Items listed in a dataset
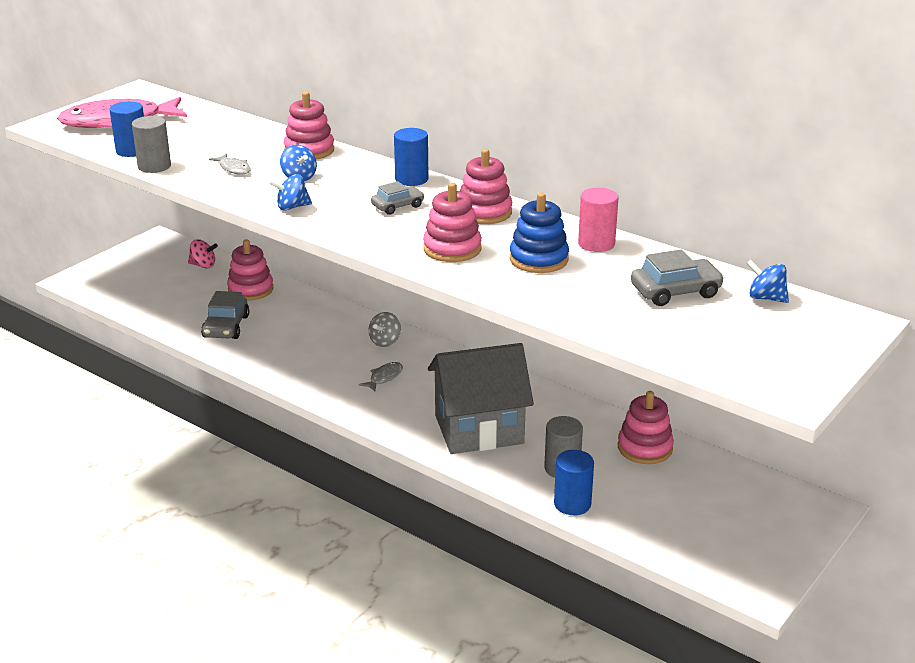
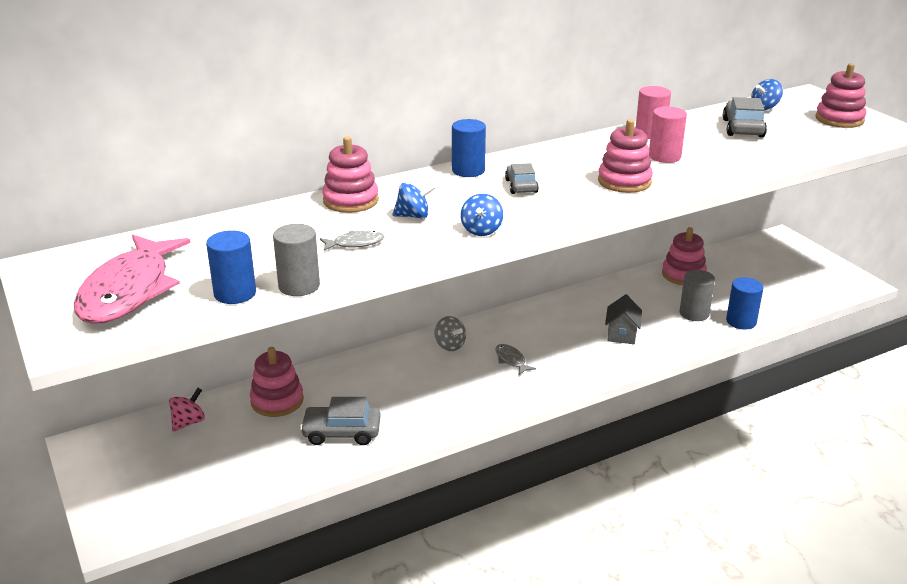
camera: 65 degrees left, 0 degrees up
(226, 327) = (341, 432): grey car -> grey car turned 150 degrees clockwise
(479, 429) = (621, 334): grey house -> grey house, size x0.45
(484, 212) = (563, 157): pink stacking toy -> pink stacking toy (839, 119)
(538, 259) = (664, 156): blue stacking toy -> pink cylinder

== PROBLEM REQUIREMENTS ==
Determine the number of lines in the data above that contain the word "degrees", and provide only that figure.

== WRITTEN SOLUTION ==
2